##### THE DATA #####

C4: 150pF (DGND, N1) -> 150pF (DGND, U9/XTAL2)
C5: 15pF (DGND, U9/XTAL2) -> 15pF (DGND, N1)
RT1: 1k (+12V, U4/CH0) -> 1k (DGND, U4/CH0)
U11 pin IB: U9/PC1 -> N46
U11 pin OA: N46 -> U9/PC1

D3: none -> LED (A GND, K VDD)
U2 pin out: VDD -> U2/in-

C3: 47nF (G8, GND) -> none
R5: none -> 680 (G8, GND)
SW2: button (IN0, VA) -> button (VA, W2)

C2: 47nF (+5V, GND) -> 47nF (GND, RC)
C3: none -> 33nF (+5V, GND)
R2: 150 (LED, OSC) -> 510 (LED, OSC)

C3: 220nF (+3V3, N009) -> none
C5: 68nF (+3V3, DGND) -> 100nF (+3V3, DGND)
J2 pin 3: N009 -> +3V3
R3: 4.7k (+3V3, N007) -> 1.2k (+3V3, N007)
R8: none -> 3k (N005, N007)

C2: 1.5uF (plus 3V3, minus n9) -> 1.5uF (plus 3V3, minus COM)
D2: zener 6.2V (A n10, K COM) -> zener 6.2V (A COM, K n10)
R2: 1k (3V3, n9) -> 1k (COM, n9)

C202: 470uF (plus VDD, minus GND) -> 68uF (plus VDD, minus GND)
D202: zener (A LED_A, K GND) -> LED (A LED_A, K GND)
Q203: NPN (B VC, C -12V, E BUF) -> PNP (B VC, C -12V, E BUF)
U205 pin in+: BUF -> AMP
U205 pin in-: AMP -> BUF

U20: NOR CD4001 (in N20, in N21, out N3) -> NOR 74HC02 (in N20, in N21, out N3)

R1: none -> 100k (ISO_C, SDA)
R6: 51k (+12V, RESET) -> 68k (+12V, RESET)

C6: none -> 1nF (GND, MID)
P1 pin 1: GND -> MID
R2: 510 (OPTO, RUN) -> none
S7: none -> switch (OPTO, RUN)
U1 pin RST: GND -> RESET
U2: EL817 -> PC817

#####

**WHAT TO WORK ON**: Give back, word for word, the lines of the records that run from the one holding "C2: 1.5uF (plus" to the very last.

**WRITTEN SOLUTION**:
C2: 1.5uF (plus 3V3, minus n9) -> 1.5uF (plus 3V3, minus COM)
D2: zener 6.2V (A n10, K COM) -> zener 6.2V (A COM, K n10)
R2: 1k (3V3, n9) -> 1k (COM, n9)

C202: 470uF (plus VDD, minus GND) -> 68uF (plus VDD, minus GND)
D202: zener (A LED_A, K GND) -> LED (A LED_A, K GND)
Q203: NPN (B VC, C -12V, E BUF) -> PNP (B VC, C -12V, E BUF)
U205 pin in+: BUF -> AMP
U205 pin in-: AMP -> BUF

U20: NOR CD4001 (in N20, in N21, out N3) -> NOR 74HC02 (in N20, in N21, out N3)

R1: none -> 100k (ISO_C, SDA)
R6: 51k (+12V, RESET) -> 68k (+12V, RESET)

C6: none -> 1nF (GND, MID)
P1 pin 1: GND -> MID
R2: 510 (OPTO, RUN) -> none
S7: none -> switch (OPTO, RUN)
U1 pin RST: GND -> RESET
U2: EL817 -> PC817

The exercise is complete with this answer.